Data to use —

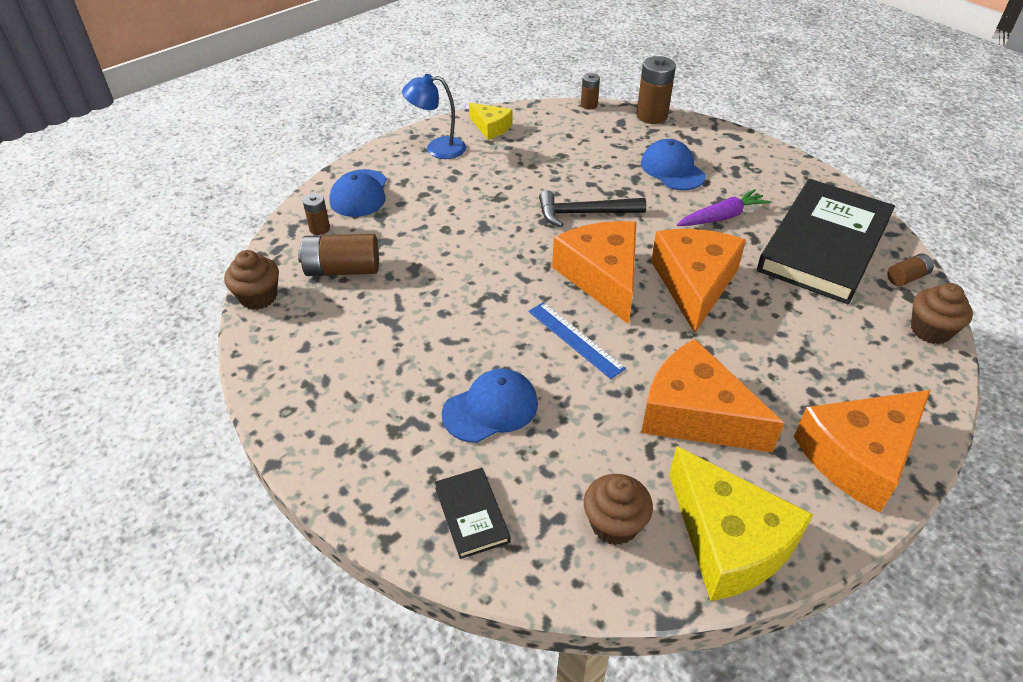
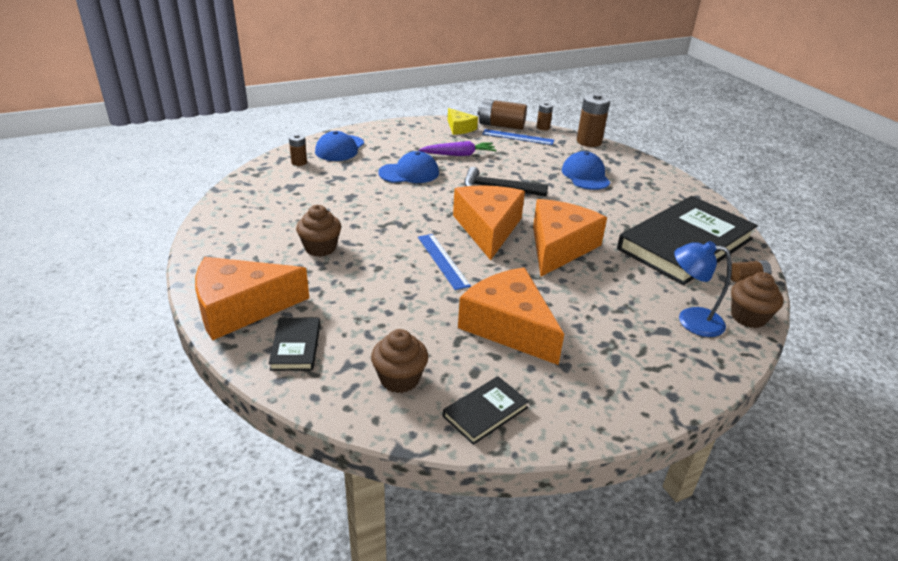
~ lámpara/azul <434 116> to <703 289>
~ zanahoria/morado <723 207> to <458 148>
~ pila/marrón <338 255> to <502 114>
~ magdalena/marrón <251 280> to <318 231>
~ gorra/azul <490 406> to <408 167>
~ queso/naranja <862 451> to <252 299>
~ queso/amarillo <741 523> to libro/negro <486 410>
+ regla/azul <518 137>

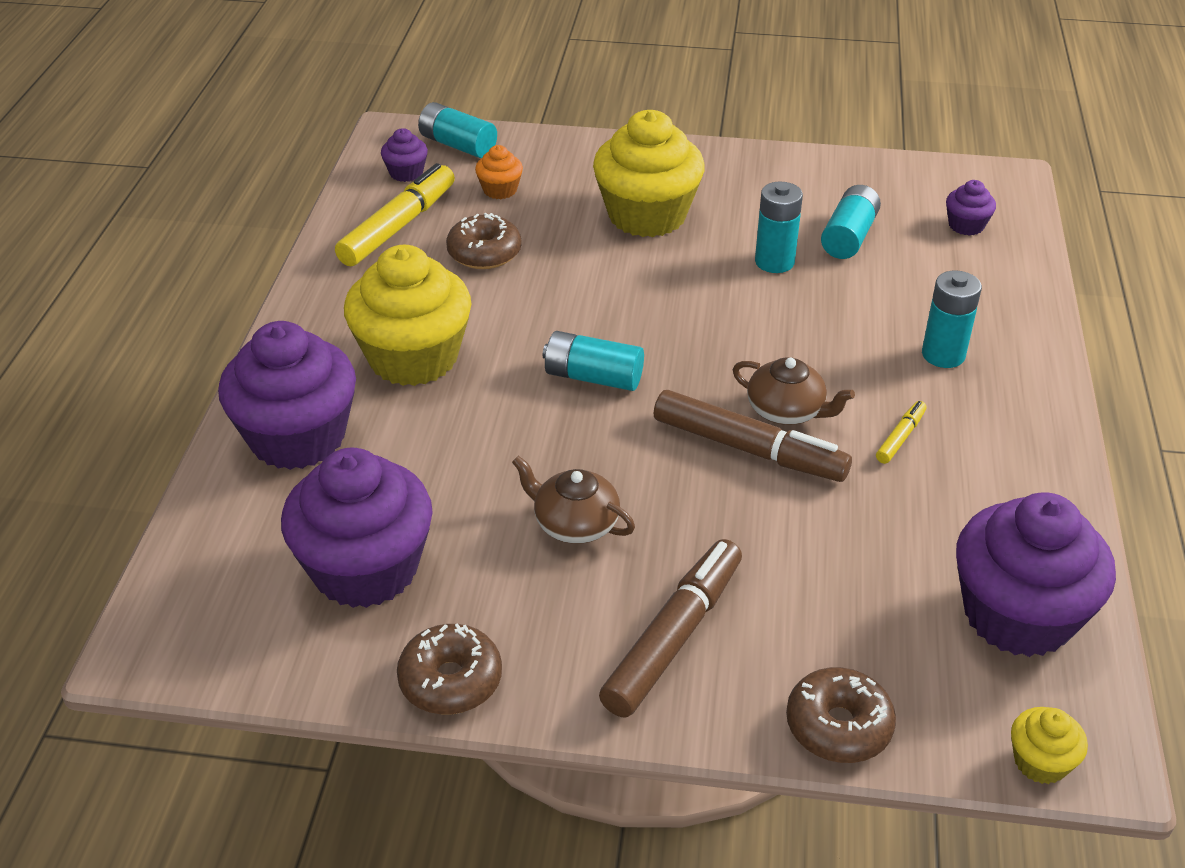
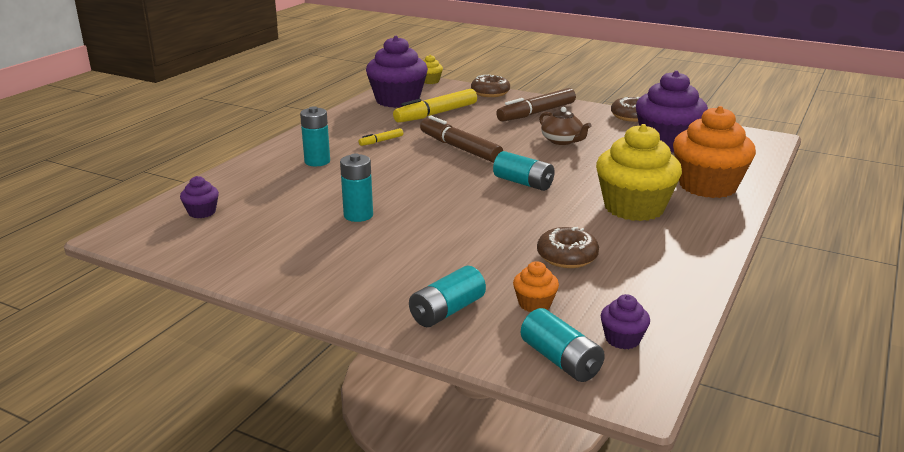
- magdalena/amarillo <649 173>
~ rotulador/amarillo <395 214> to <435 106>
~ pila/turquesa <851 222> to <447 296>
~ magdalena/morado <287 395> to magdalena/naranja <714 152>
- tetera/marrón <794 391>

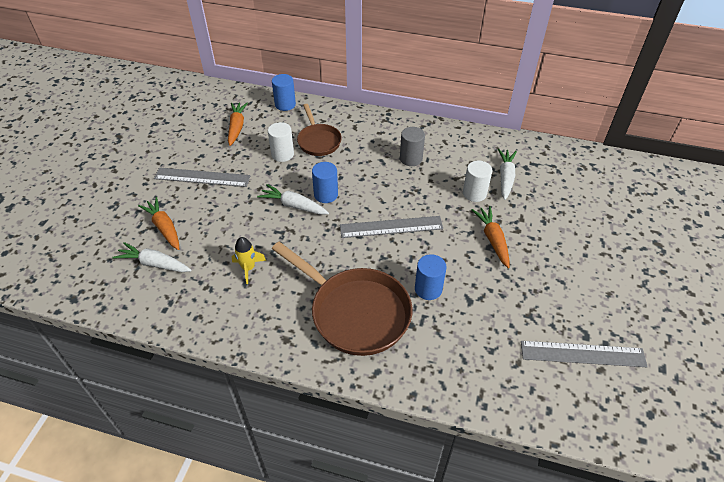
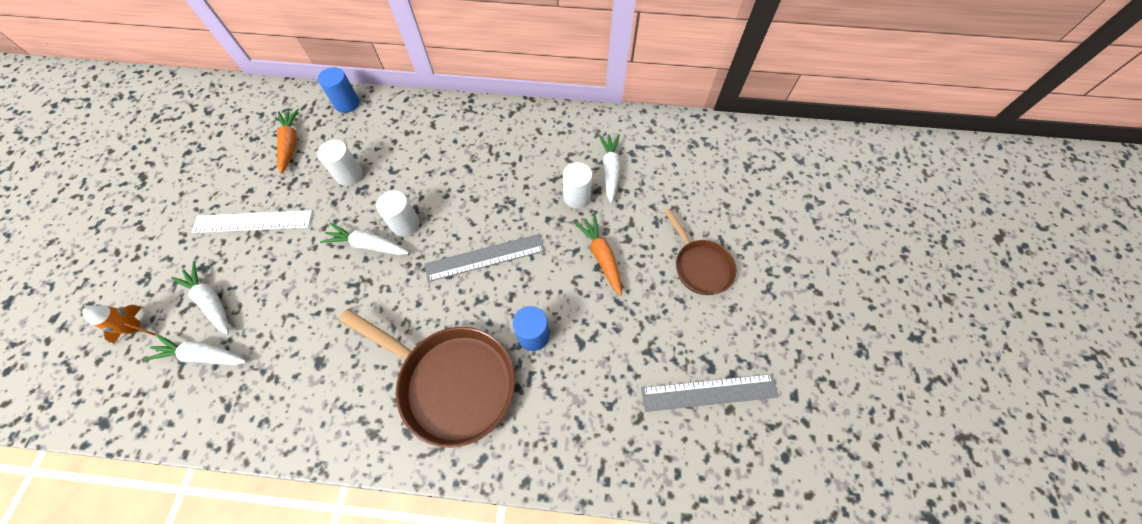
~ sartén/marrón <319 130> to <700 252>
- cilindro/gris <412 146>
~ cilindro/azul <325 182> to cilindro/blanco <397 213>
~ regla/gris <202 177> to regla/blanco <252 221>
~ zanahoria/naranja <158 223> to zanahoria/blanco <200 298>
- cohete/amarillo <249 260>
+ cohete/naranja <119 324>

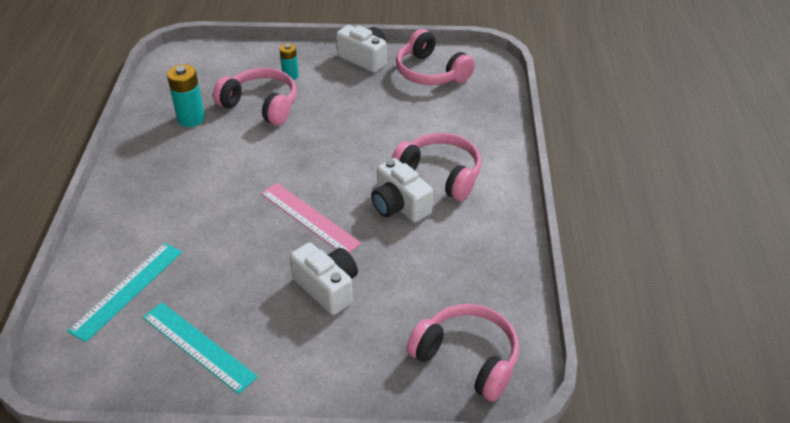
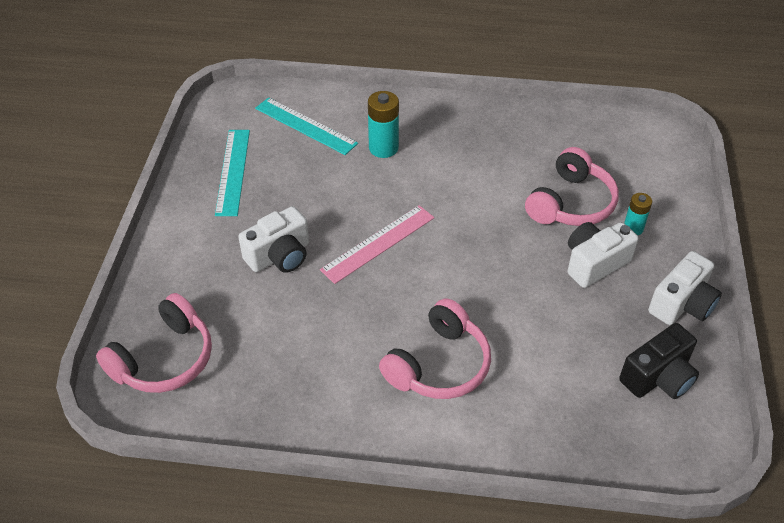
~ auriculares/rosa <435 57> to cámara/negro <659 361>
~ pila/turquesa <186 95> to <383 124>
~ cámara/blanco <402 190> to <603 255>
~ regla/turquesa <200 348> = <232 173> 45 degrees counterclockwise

Required work —
In the listing above, find the line containing "to <252 299>" and the line containing "libro/negro <486 410>", then repeat those two lines and everything between them exactly.

Response to the task —
~ queso/naranja <862 451> to <252 299>
~ queso/amarillo <741 523> to libro/negro <486 410>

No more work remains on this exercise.